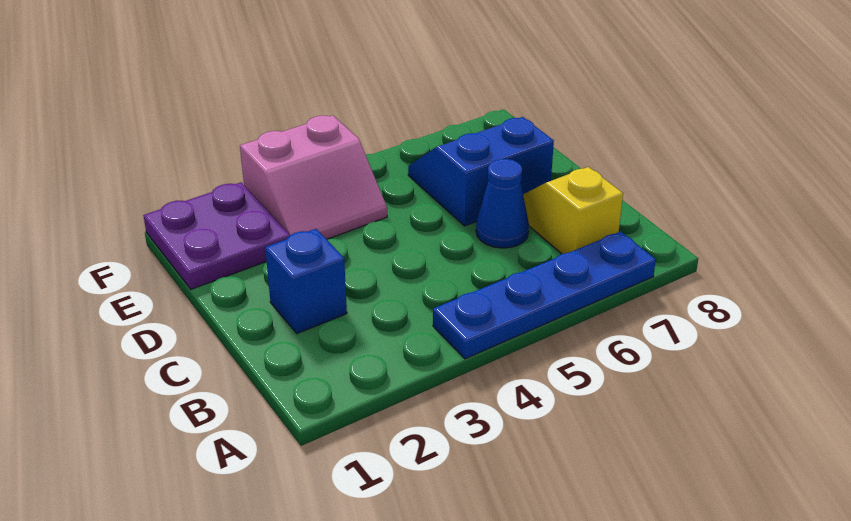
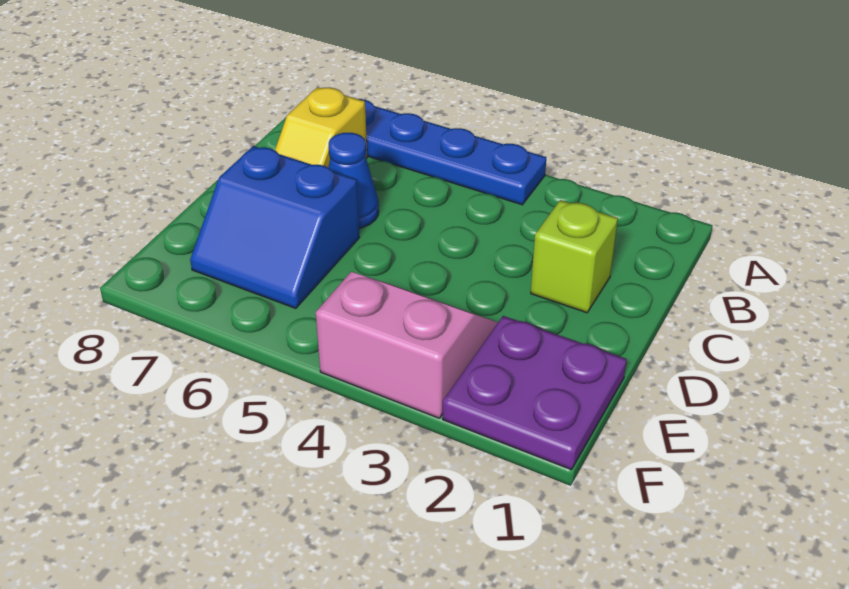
blue brick C2 level 1 -> lime brick C2 level 1

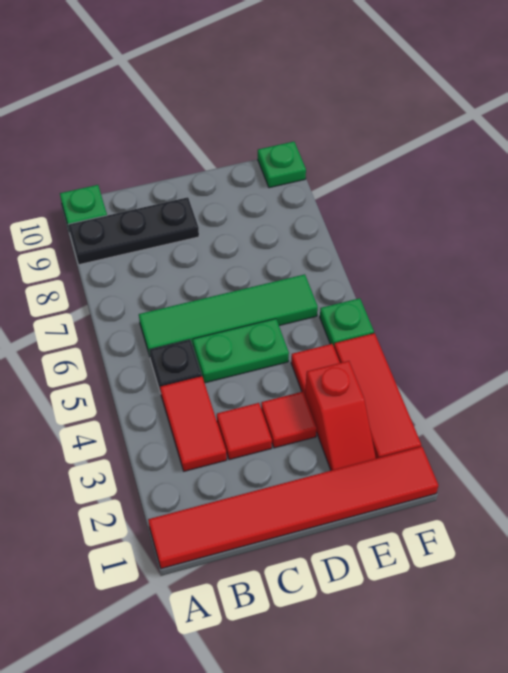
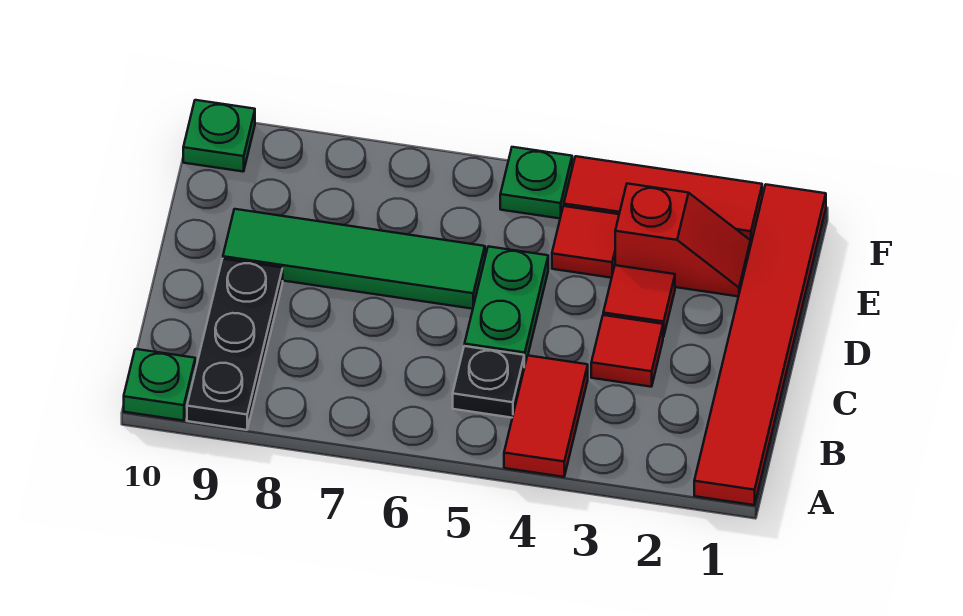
red tile B3:B4 level 1 -> red tile A4:B4 level 1
green tile B6:E6 level 1 -> green tile D6:D9 level 1

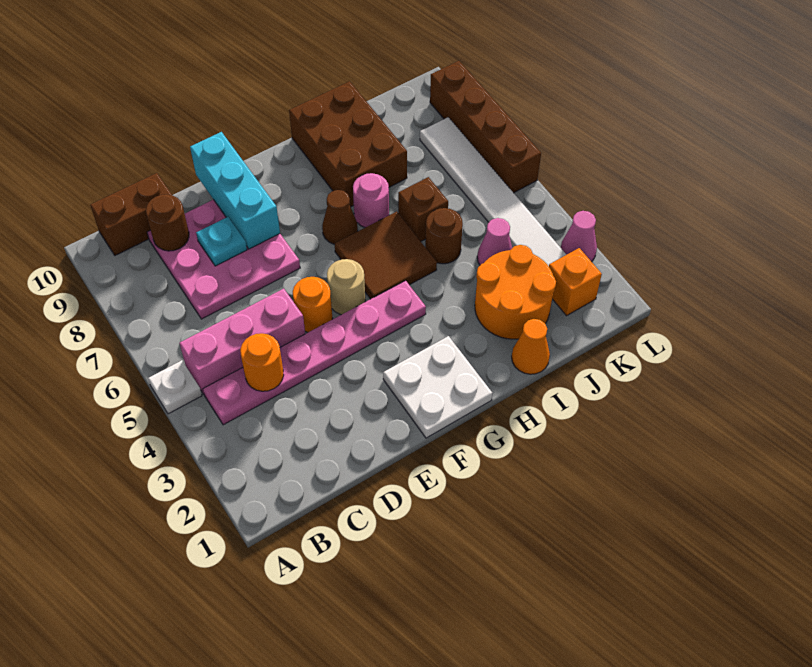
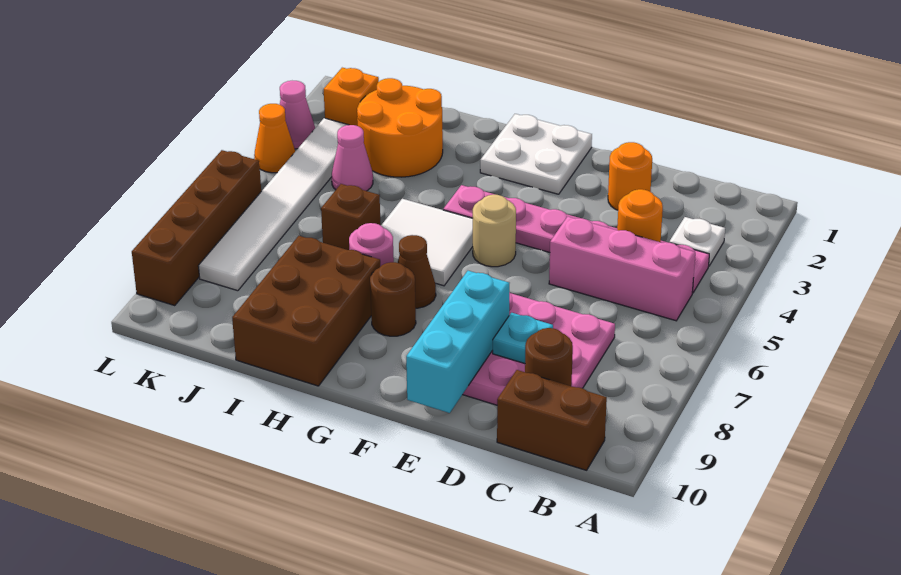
white plate A5 level 1 -> white plate B3 level 1
orange round brick E5 level 1 -> orange round brick D2 level 1
brown tile G5:H6 level 1 -> white tile G5:H6 level 1
orange cone I1 level 1 -> orange cone L4 level 1
brown round brick I5 level 1 -> brown round brick G8 level 1

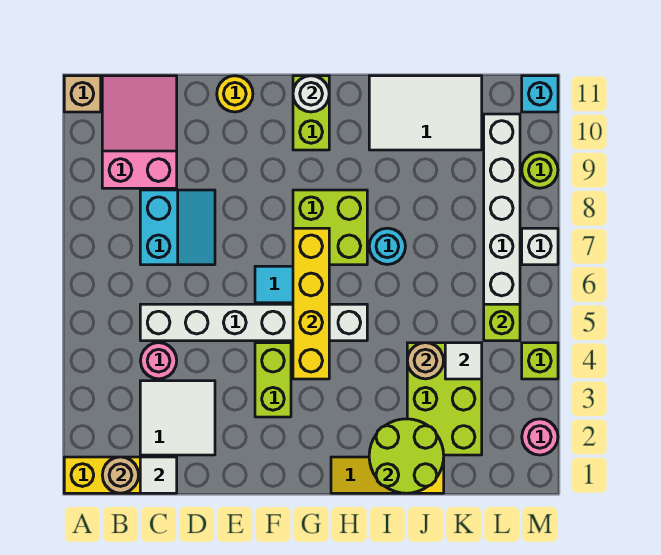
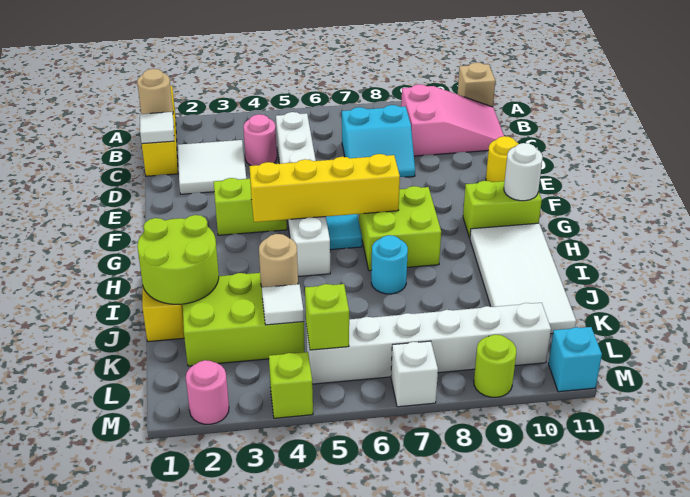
white tile I10:K11 level 1 -> white tile H10:K11 level 1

• **REQUIRED WORK**
Exact copy, no images: rewrite the entire listing above.

• **OUTPUT**
blue brick C2 level 1 -> lime brick C2 level 1

red tile B3:B4 level 1 -> red tile A4:B4 level 1
green tile B6:E6 level 1 -> green tile D6:D9 level 1

white plate A5 level 1 -> white plate B3 level 1
orange round brick E5 level 1 -> orange round brick D2 level 1
brown tile G5:H6 level 1 -> white tile G5:H6 level 1
orange cone I1 level 1 -> orange cone L4 level 1
brown round brick I5 level 1 -> brown round brick G8 level 1

white tile I10:K11 level 1 -> white tile H10:K11 level 1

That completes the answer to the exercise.